**Problem statement**
A word-for-word copy of the listing is required, and it must contain no pictures.

**Entries shown**
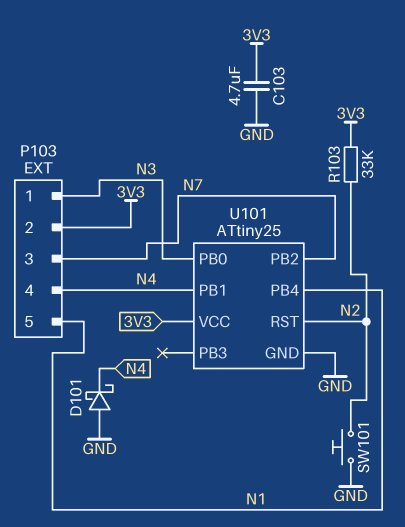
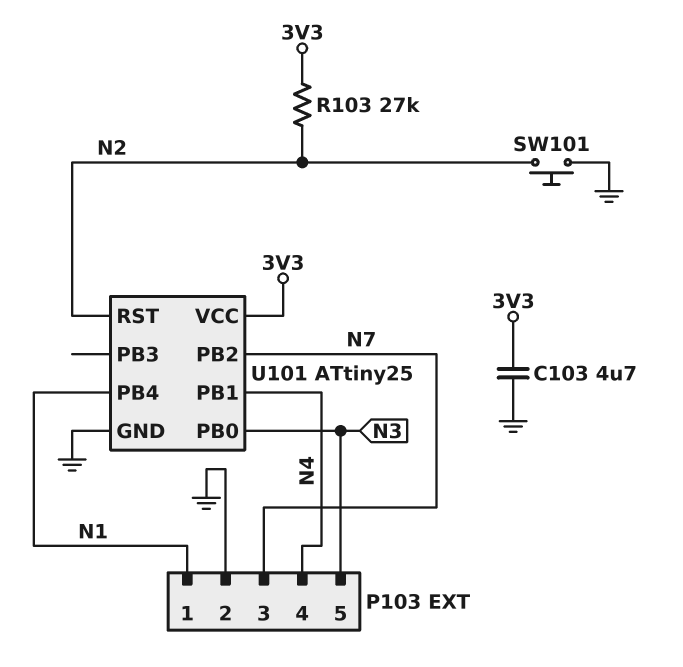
D101: schottky (A GND, K N4) -> none
P103 pin 1: N3 -> N1
P103 pin 2: 3V3 -> GND
P103 pin 5: N1 -> N3
R103: 33k (3V3, N2) -> 27k (3V3, N2)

**Exercise answer**
D101: schottky (A GND, K N4) -> none
P103 pin 1: N3 -> N1
P103 pin 2: 3V3 -> GND
P103 pin 5: N1 -> N3
R103: 33k (3V3, N2) -> 27k (3V3, N2)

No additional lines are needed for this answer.